===== INPUT FOR THIS TASK =====

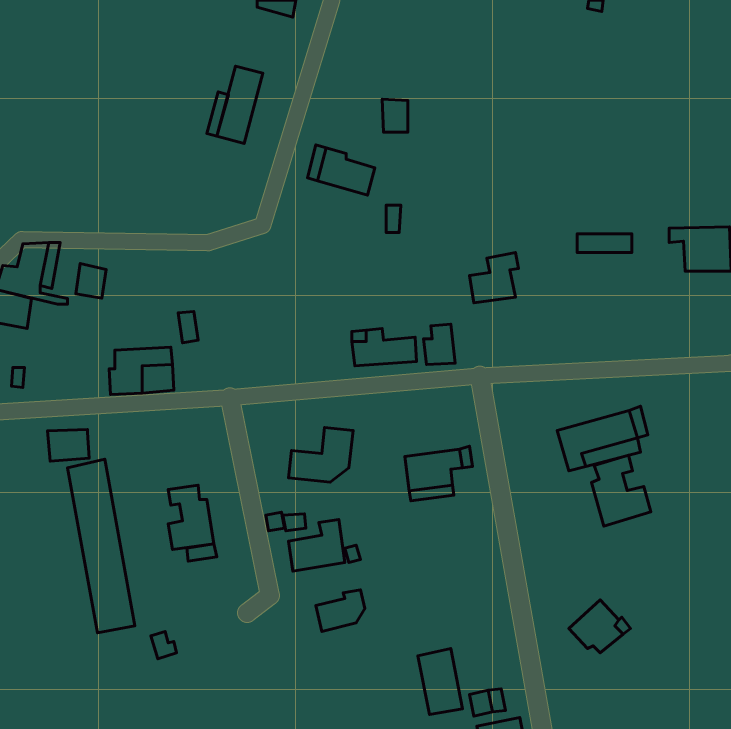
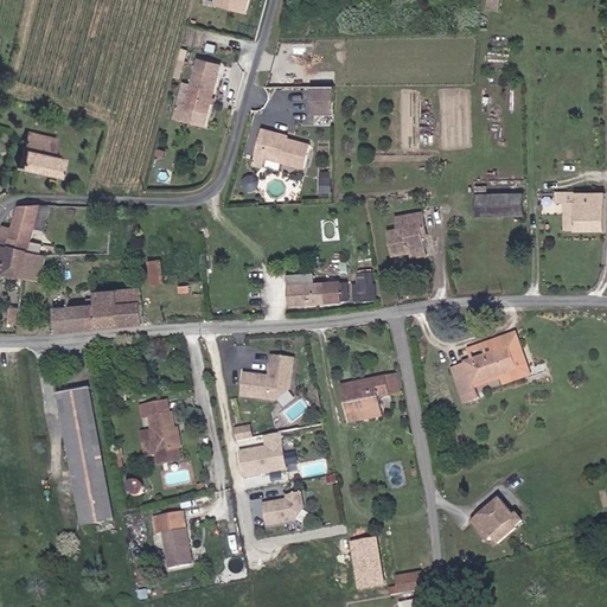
building: none -> [18,128,60,174]
building: [76,264,106,298] -> [23,250,47,279]
building: [47,429,89,461] -> [57,306,91,332]
building: [591,455,651,526] -> none
building: none -> [153,512,191,568]

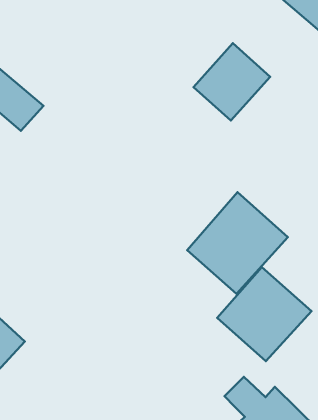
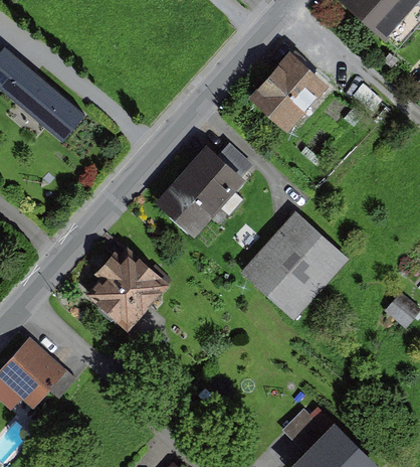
building: none -> [155,143,247,237]
building: none -> [86,248,169,330]
building: [217,267,311,361] -> none

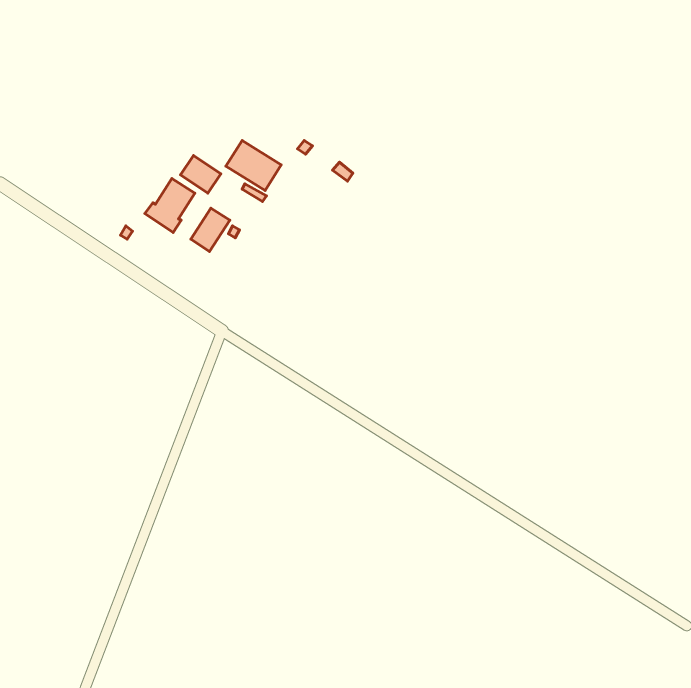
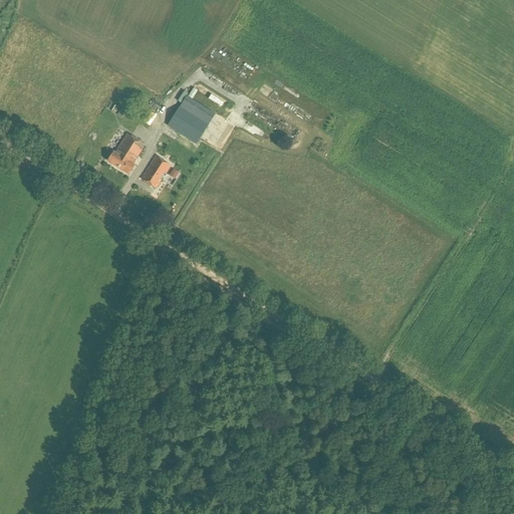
building: [180,155,221,193] -> none

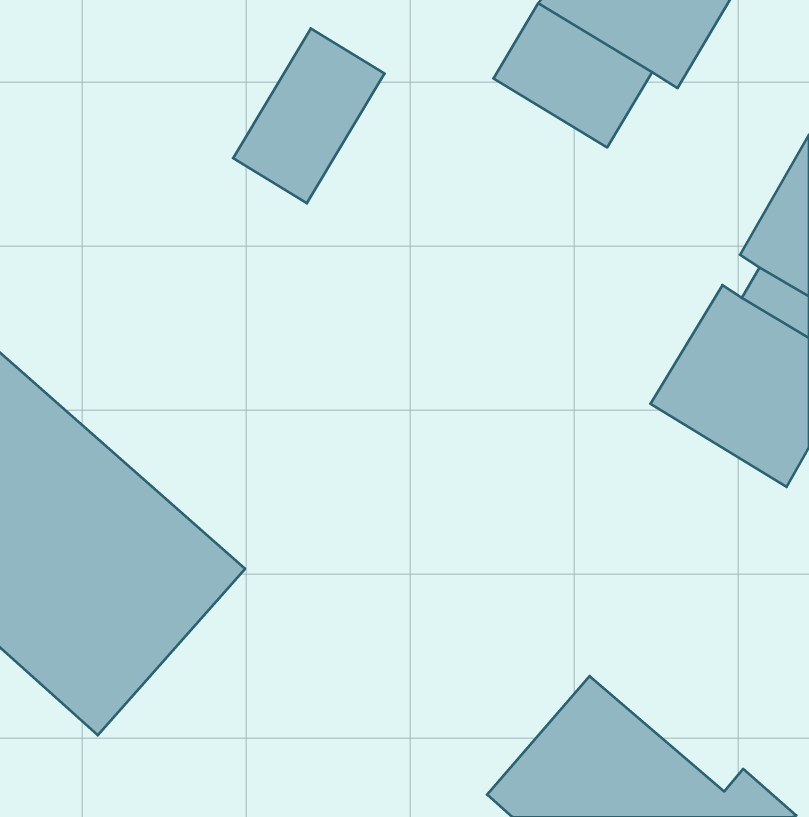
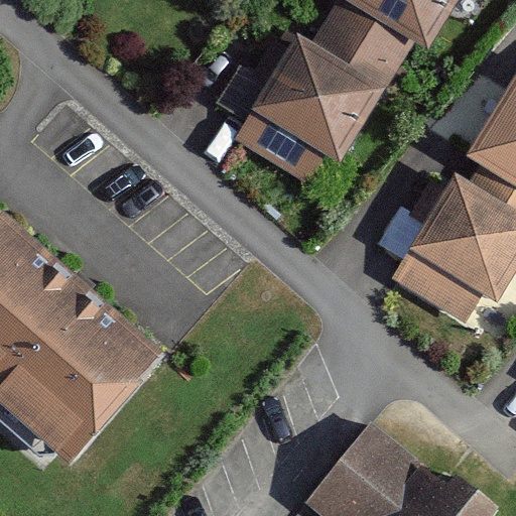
building: [233,28,385,203] -> none
building: none -> [252,41,382,168]

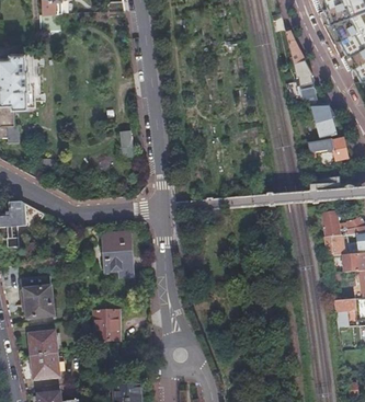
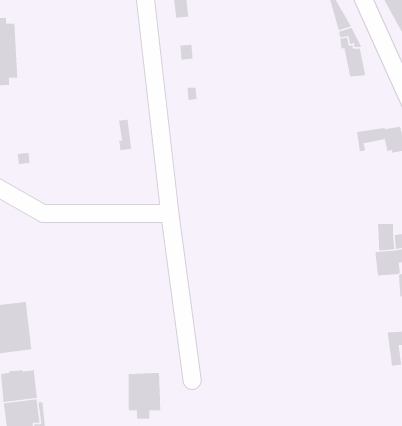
building: [311,105,335,140] -> none
building: [102,233,133,280] -> none
building: [93,310,119,347] -> [128,372,161,419]

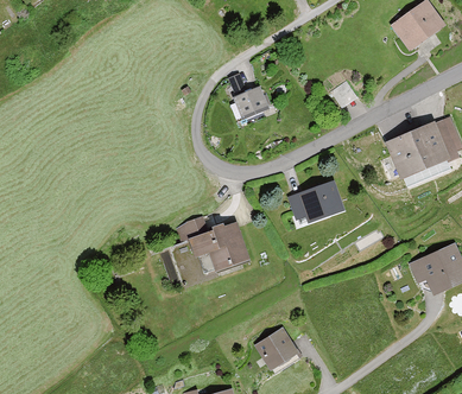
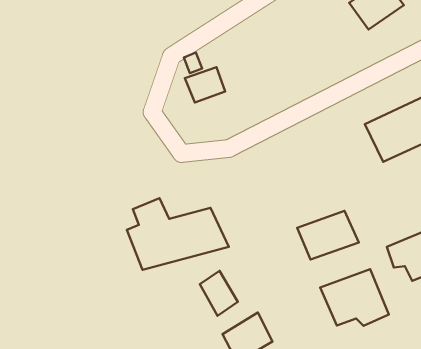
building: [295,180,355,228] -> [297,211,359,259]
building: none -> [320,269,389,326]
building: none -> [200,271,238,316]

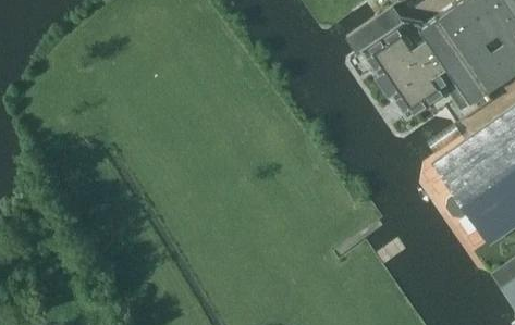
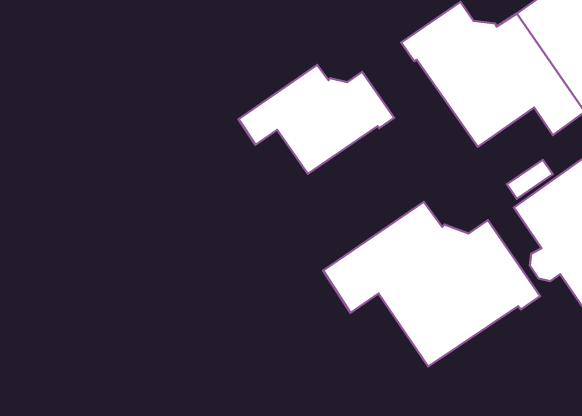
building: none -> [239,65,394,174]
building: none -> [323,202,540,366]

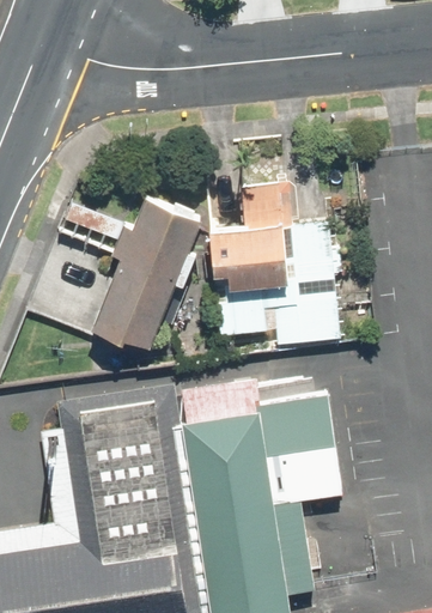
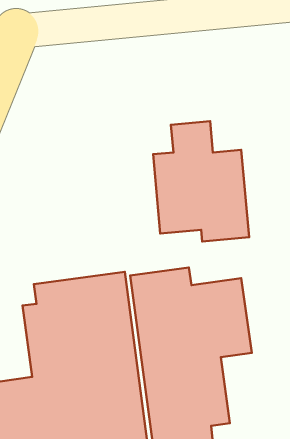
building: [56,192,207,356] -> none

=====

• EXERCISE REQUIREMENTS:
Each line from the one that contains "building: [591,455,651,526] -> none" down to the one that contains "building: [233,28,385,203] -> none" is to be returned exactly as it stands above, both ends included, with pictures removed.

• YOUR SOLUTION:
building: [591,455,651,526] -> none
building: none -> [153,512,191,568]

building: none -> [155,143,247,237]
building: none -> [86,248,169,330]
building: [217,267,311,361] -> none

building: [180,155,221,193] -> none

building: [233,28,385,203] -> none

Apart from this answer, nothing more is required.